- Assignment -
In how many lines of the listing does the string "degrees" appear? Give only the number.
*** Opening of Record set ***
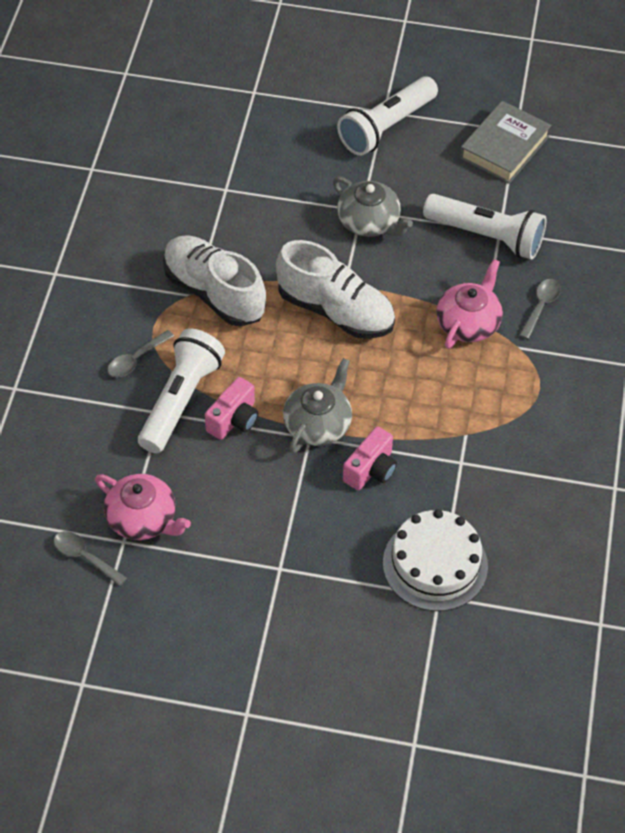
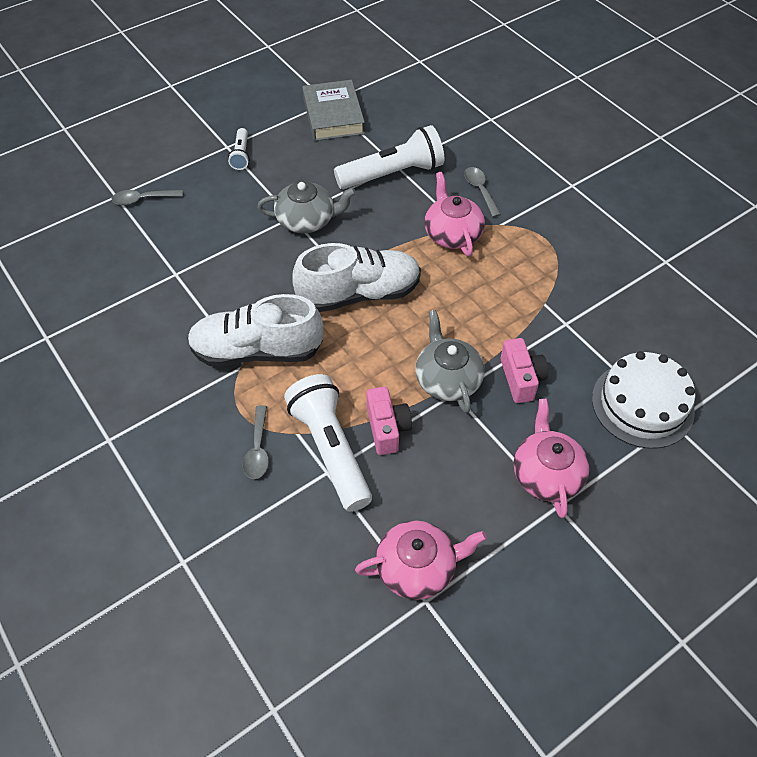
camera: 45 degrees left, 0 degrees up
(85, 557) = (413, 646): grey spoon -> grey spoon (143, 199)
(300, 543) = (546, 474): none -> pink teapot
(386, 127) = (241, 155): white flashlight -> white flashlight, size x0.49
*** Close of Record set ***
*** Opening of Record set ***
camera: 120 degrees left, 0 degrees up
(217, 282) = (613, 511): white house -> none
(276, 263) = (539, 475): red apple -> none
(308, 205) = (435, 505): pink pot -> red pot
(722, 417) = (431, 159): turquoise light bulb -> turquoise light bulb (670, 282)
*** Close of Record set ***
- Your solution -
2